Data shown:
****************

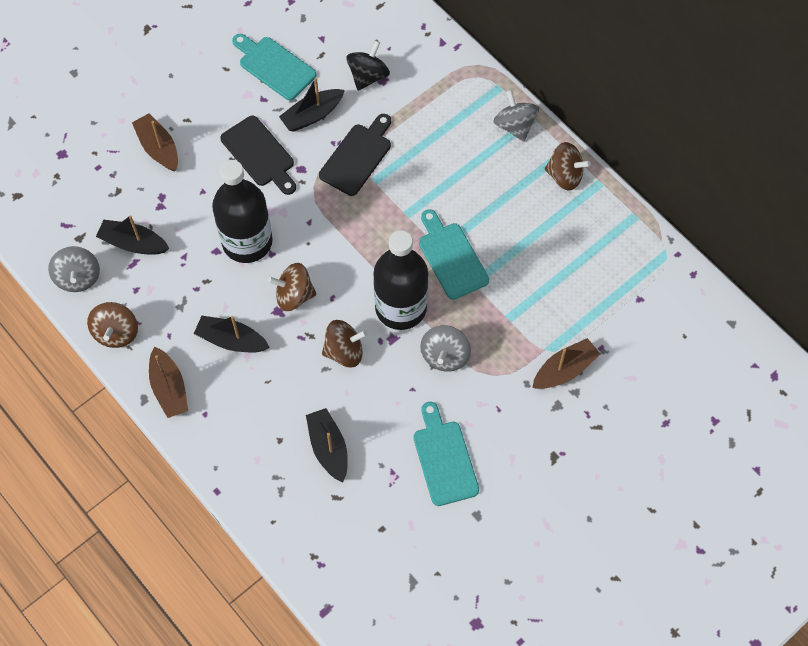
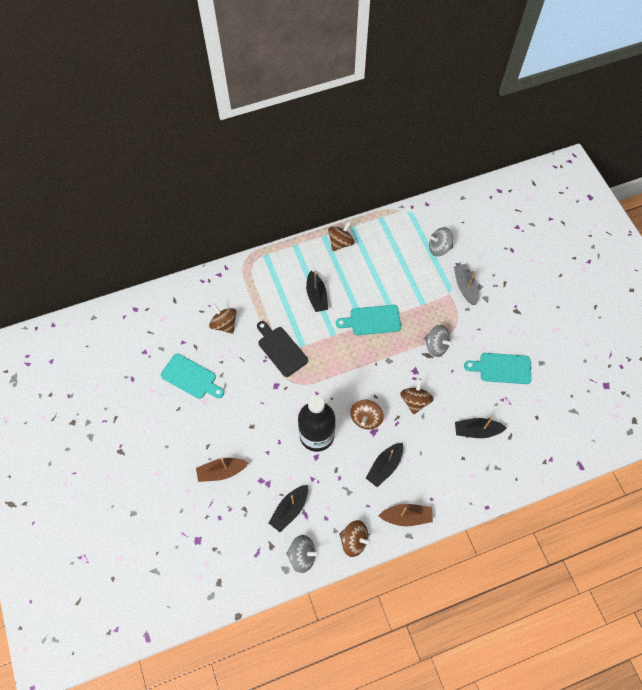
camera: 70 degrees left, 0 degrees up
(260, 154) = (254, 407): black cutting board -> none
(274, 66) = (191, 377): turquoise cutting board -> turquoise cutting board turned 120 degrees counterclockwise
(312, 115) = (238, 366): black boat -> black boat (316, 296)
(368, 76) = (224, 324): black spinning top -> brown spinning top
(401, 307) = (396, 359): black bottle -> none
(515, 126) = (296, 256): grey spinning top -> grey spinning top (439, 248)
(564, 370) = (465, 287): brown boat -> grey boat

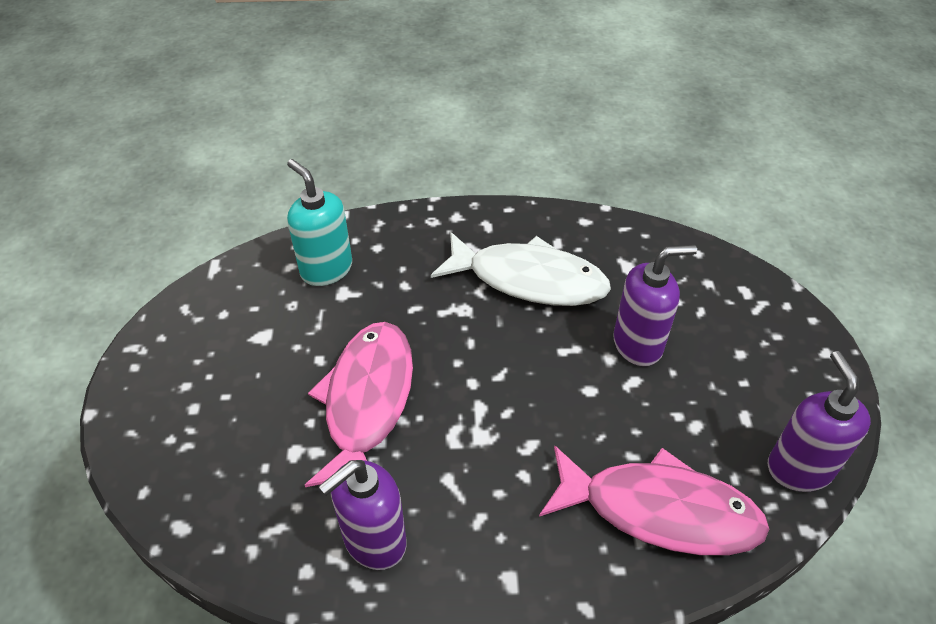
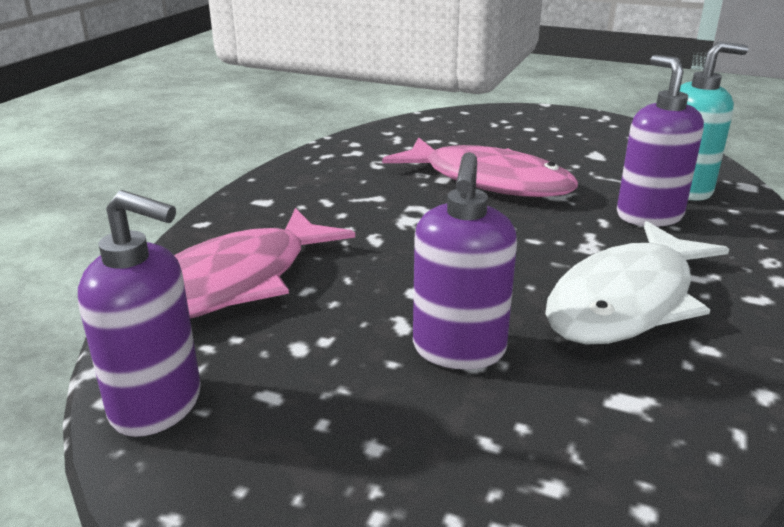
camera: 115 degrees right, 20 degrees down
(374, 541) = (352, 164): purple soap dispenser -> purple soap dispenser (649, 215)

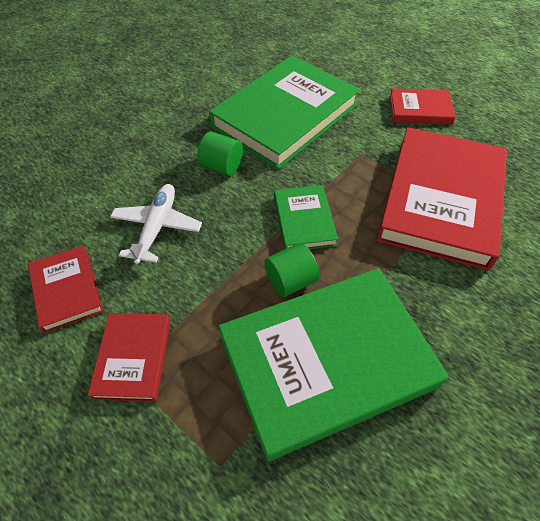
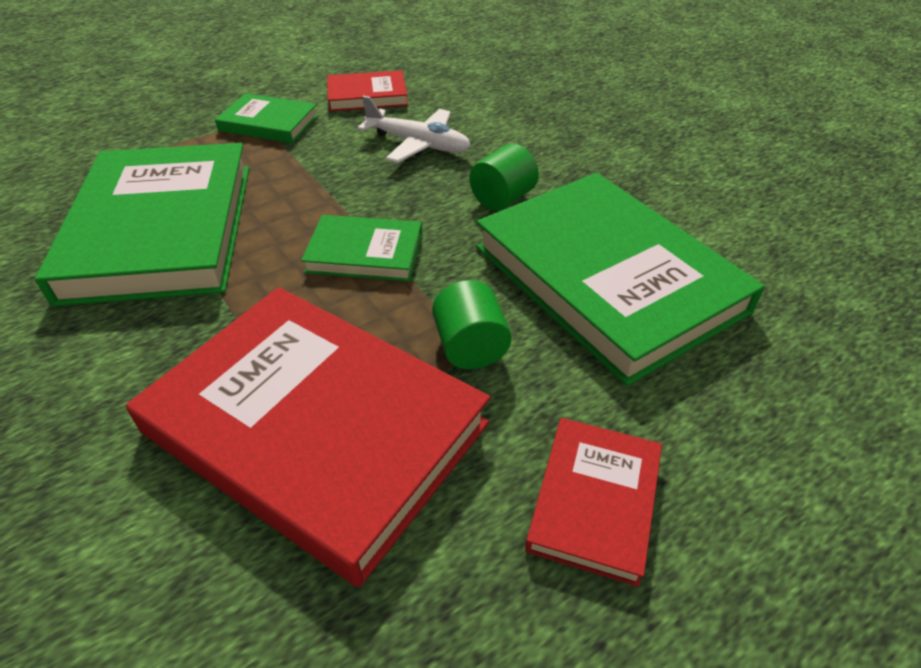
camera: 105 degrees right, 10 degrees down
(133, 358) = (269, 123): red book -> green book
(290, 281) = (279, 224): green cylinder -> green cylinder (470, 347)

****************

Work item: Copy out each line of the data where the string "degrees" appears.

Final answer:
camera: 70 degrees left, 0 degrees up
(274, 66) = (191, 377): turquoise cutting board -> turquoise cutting board turned 120 degrees counterclockwise
camera: 115 degrees right, 20 degrees down
camera: 105 degrees right, 10 degrees down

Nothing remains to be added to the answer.